Before-and-after object listings
■ ■ ■ ■ ■ ■ ■
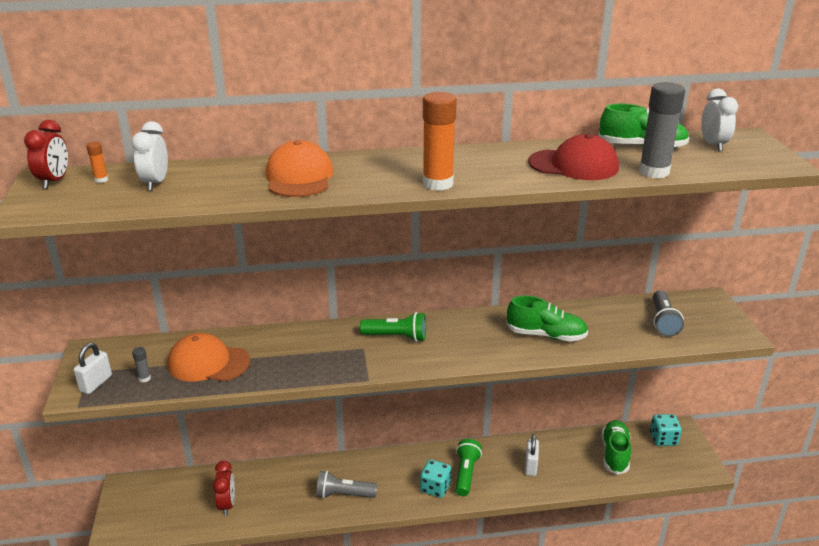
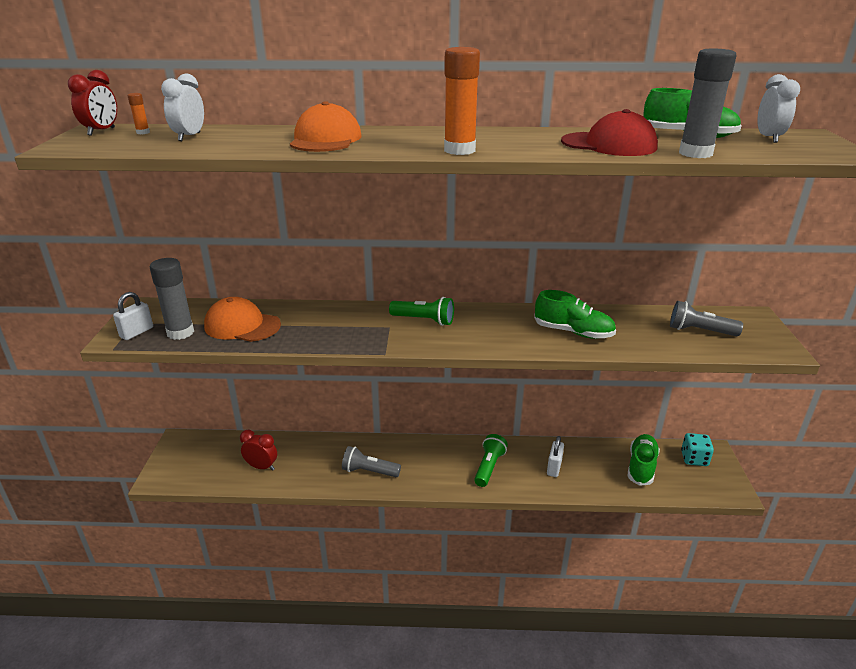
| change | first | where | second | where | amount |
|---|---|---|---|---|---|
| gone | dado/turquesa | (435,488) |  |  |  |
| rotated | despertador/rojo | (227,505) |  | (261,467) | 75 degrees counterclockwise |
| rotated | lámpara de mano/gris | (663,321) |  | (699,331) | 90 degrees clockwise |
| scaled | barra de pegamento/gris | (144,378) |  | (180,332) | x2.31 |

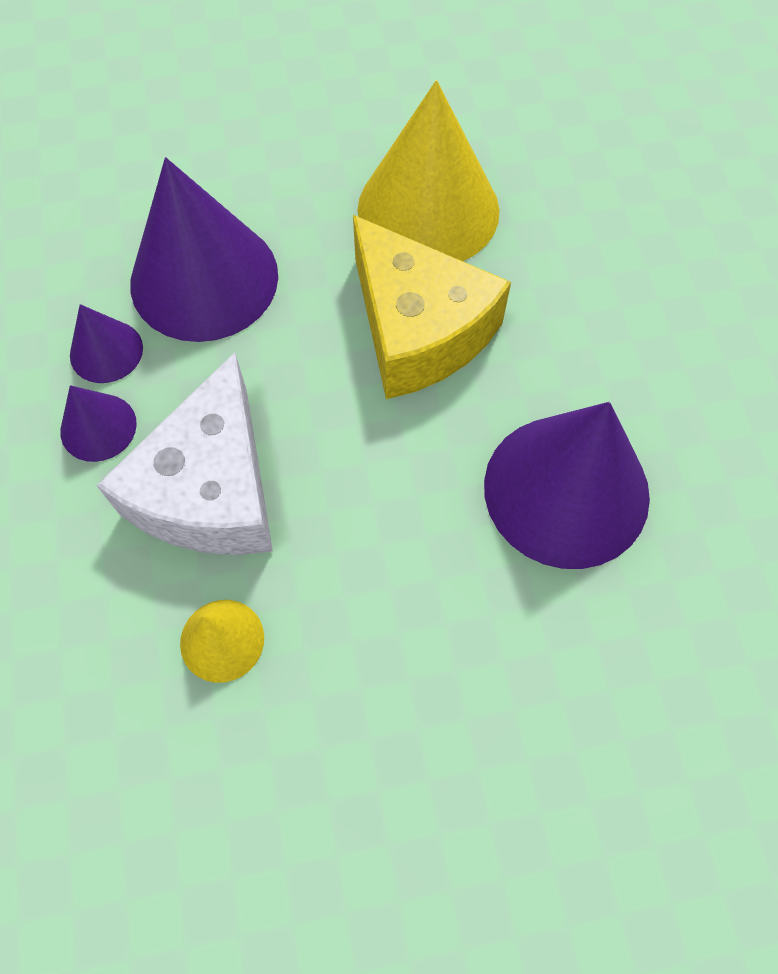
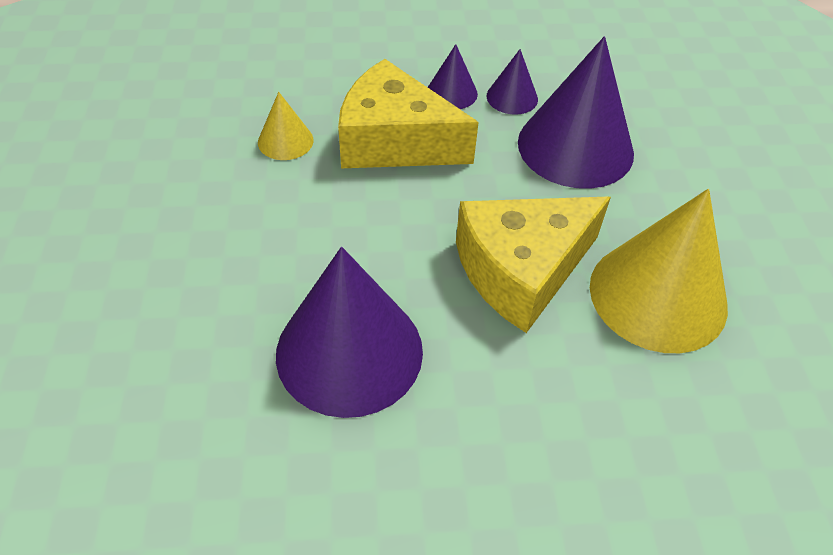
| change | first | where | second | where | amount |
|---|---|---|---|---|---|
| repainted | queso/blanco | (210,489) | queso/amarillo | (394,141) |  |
■ ■ ■ ■ ■ ■ ■
Exercise goal:
Would you please print only the lines running from the one with "gone | dado/turquesa" to the final line of the entries above, exactly as written and without pictures?

Answer to this exercise:
| gone | dado/turquesa | (435,488) |  |  |  |
| rotated | despertador/rojo | (227,505) |  | (261,467) | 75 degrees counterclockwise |
| rotated | lámpara de mano/gris | (663,321) |  | (699,331) | 90 degrees clockwise |
| scaled | barra de pegamento/gris | (144,378) |  | (180,332) | x2.31 |

| change | first | where | second | where | amount |
|---|---|---|---|---|---|
| repainted | queso/blanco | (210,489) | queso/amarillo | (394,141) |  |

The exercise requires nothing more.